DATA FOR THE TASK
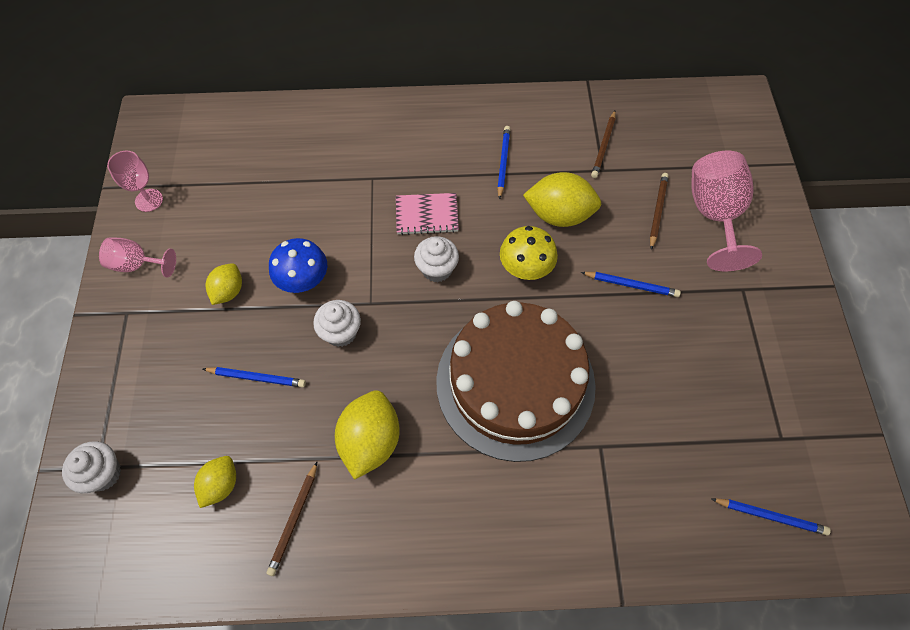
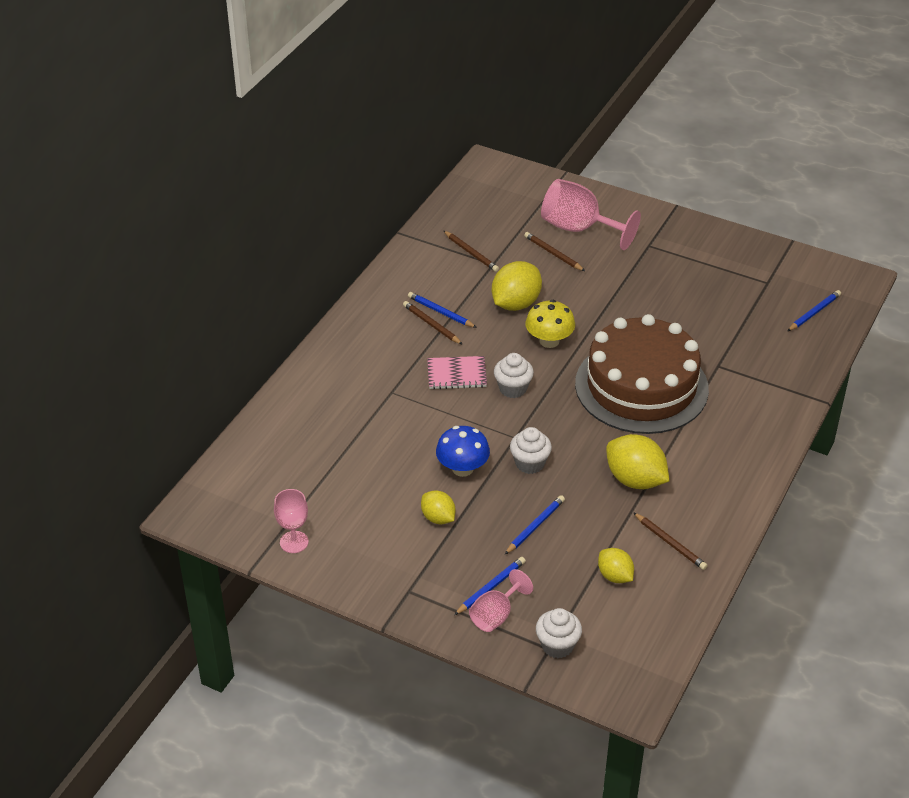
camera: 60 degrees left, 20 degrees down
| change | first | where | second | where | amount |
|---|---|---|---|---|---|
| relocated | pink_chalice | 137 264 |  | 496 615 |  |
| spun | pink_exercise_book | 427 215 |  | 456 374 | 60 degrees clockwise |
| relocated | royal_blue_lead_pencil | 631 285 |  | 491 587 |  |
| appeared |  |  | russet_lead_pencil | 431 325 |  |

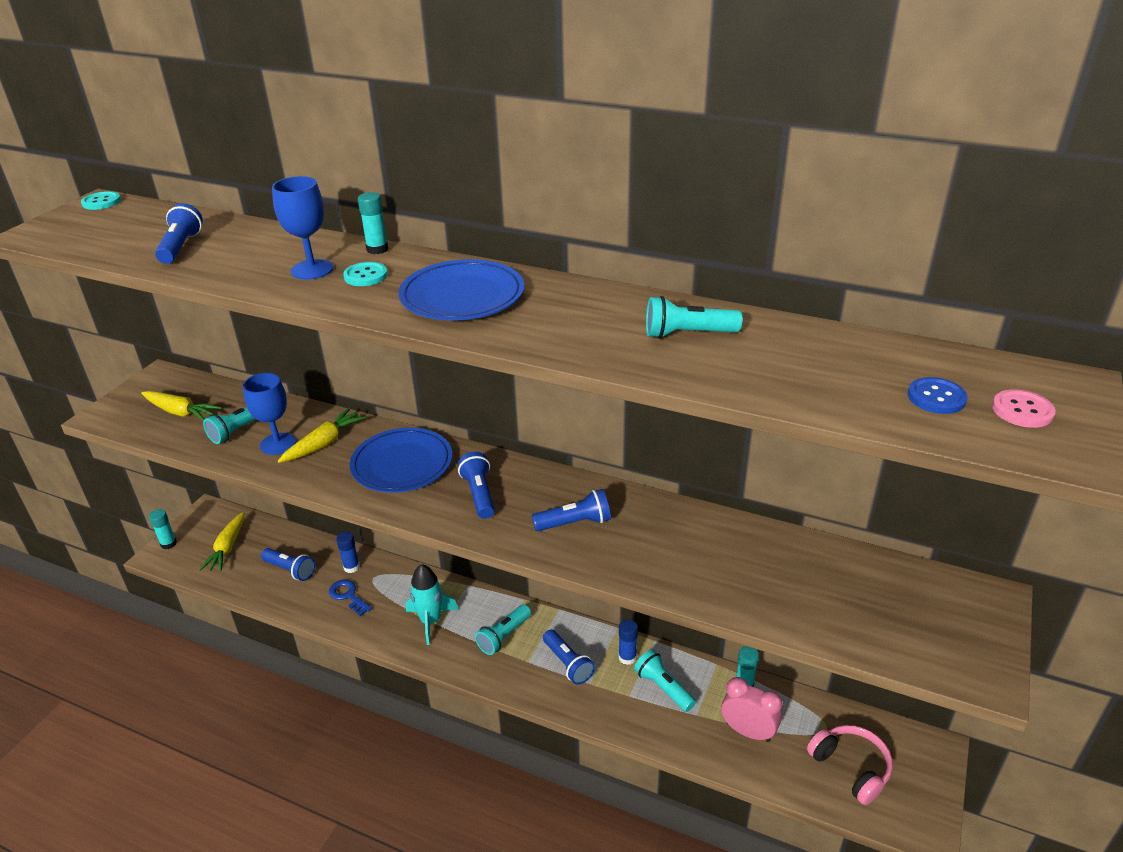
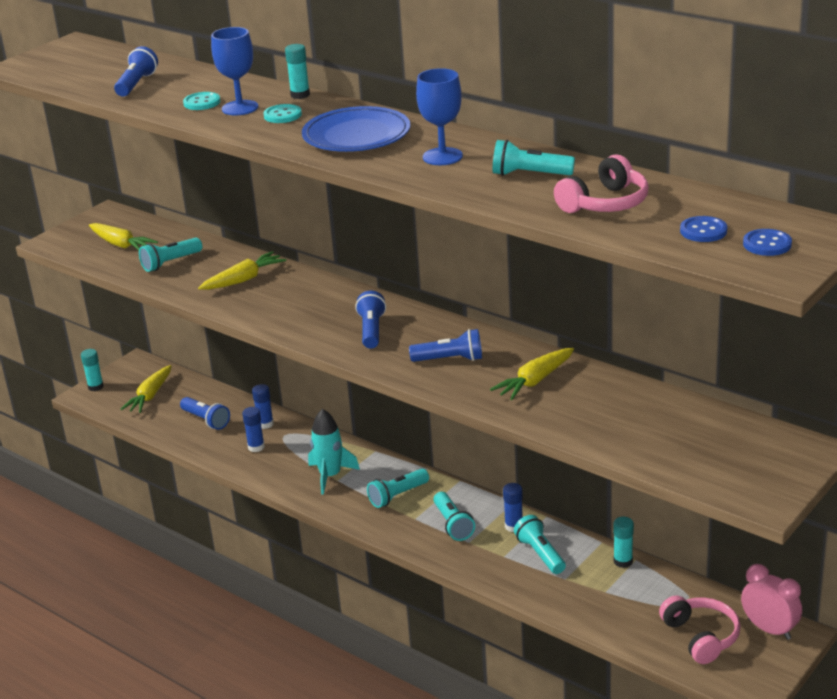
camera: 15 degrees right, 5 degrees down
| change | first | where | second | where | amount |
|---|---|---|---|---|---|
| relocated | turquoise_sewing_button | 101 202 |  | 202 102 |  |
| relocated | royal_blue_chalice | 278 444 |  | 442 156 |  |
| exchanged | royal_blue_key | 348 596 | royal_blue_glue_stick | 256 447 |  |
| missing | royal_blue_flat_dish | 402 464 |  |  |  |
| colour | royal_blue_flashlight | 567 664 | turquoise_flashlight | 453 524 |  |
| relocated | pink_clock | 748 731 |  | 769 629 |  |
| colour | pink_sewing_button | 1022 410 | royal_blue_sewing_button | 767 244 |  |
| appeared |  |  | yellow_toy_carrot | 534 381 |  |
| appeared |  |  | pink_headphones | 605 203 |  |

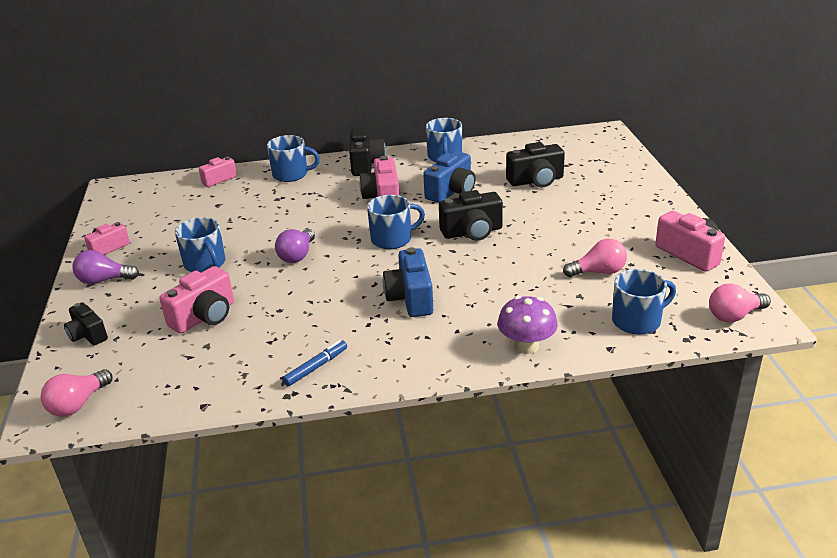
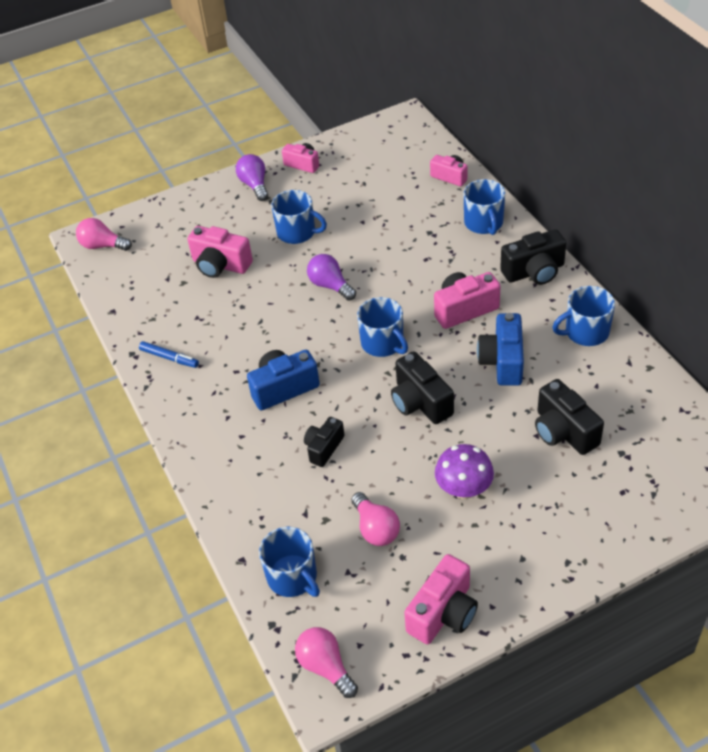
camera: 75 degrees right, 15 degrees up
| change | first | where | second | where | amount |
|---|---|---|---|---|---|
| relocated | jet-black_photo_camera | 87 335 |  | 324 448 |  |
| spun | royal_blue_mug | 205 264 |  | 297 232 | 105 degrees counterclockwise |
| spun | purple_light_bulb | 297 255 |  | 330 286 | 45 degrees clockwise |
| spun | royal_blue_photo_camera | 451 191 |  | 502 361 | 75 degrees clockwise |
| relocated | purple_fungus | 526 346 |  | 464 489 |  |

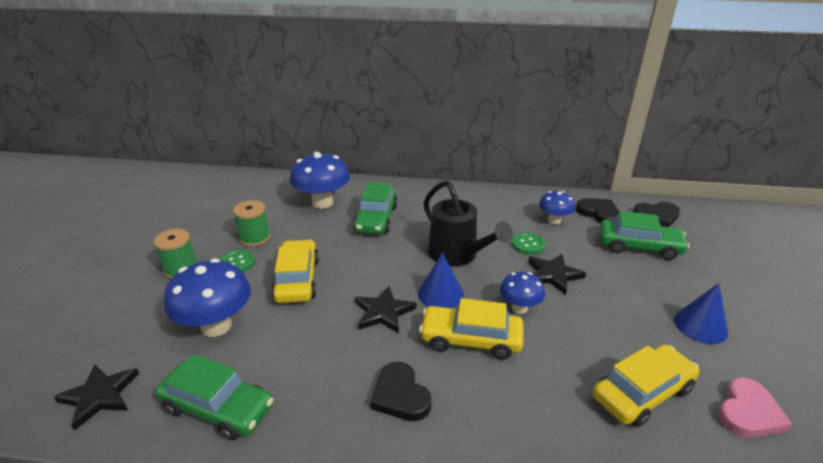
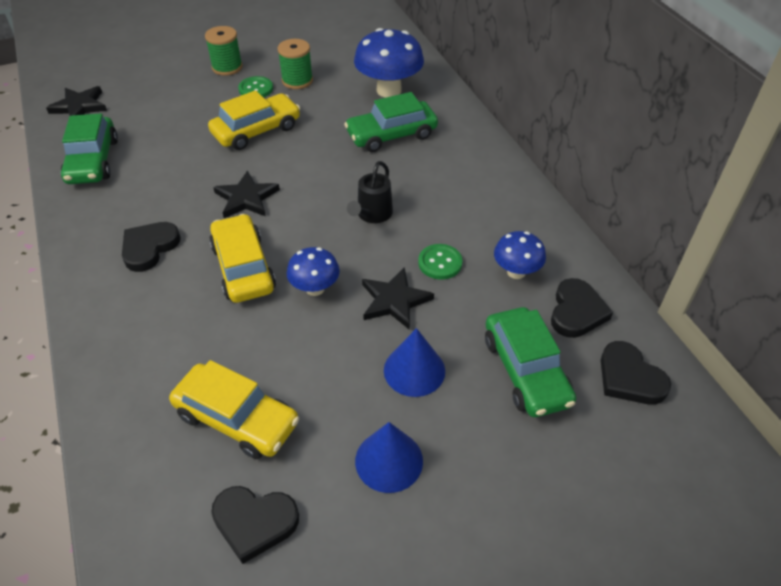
camera: 60 degrees right, 15 degrees up
| change | first | where | second | where | amount |
|---|---|---|---|---|---|
| missing | royal_blue_fungus | 216 326 |  |  |  |
| relocated | royal_blue_cone_shape | 440 293 |  | 414 370 |  |
| size | jet-black_watering_pot | 458 256 |  | 372 215 | x0.60 |
| colour | pink_love_heart | 748 412 | jet-black_love_heart | 254 522 |  |

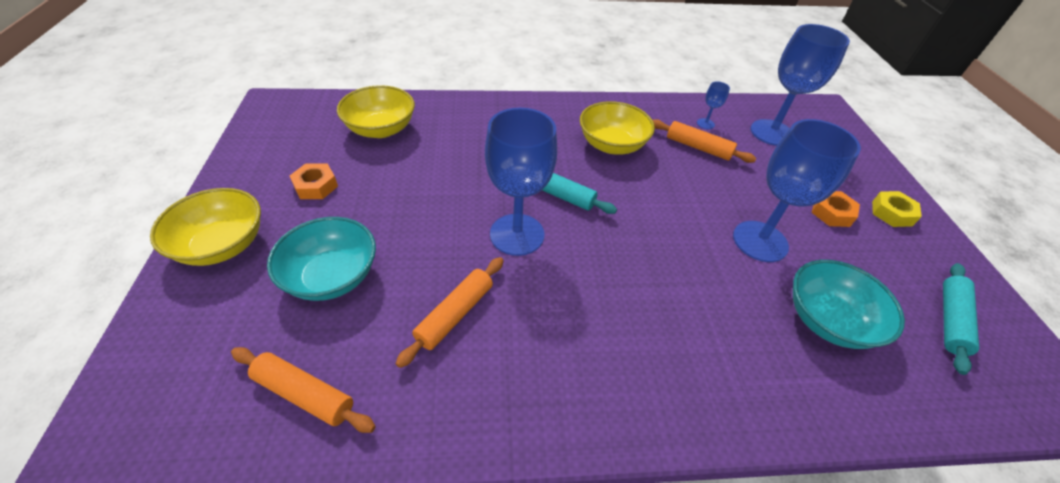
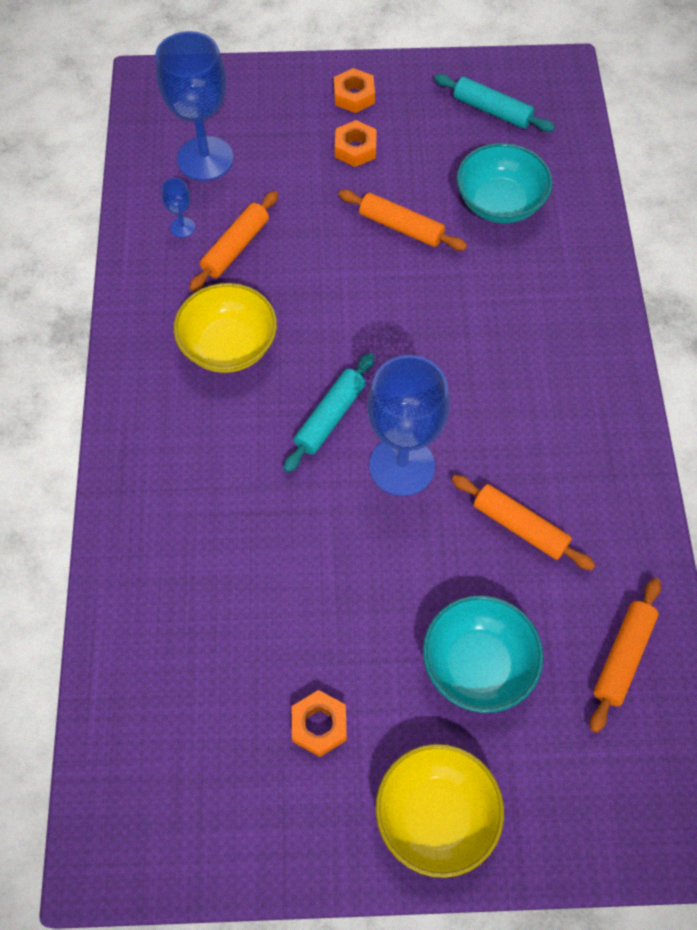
camera: 85 degrees left, 15 degrees up
| change | first | where | second | where | amount |
|---|---|---|---|---|---|
| missing | yellow_serving_bowl | 381 129 |  |  |  |
| exchanged | royal_blue_chalice | 760 241 | orange-coloured_dough_roller | 401 227 |  |
| colour | yellow_nut | 891 213 | orange-coloured_nut | 354 96 |  |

TASK REQUIREMENTS
Please transcribe only the lines in the records above running from the line that has "60 degrees clockwise |" through the line that has "relocated | royal_blue_lead_pencil", both included, exactly as they appear.

WRITTEN REPLY
| spun | pink_exercise_book | 427 215 |  | 456 374 | 60 degrees clockwise |
| relocated | royal_blue_lead_pencil | 631 285 |  | 491 587 |  |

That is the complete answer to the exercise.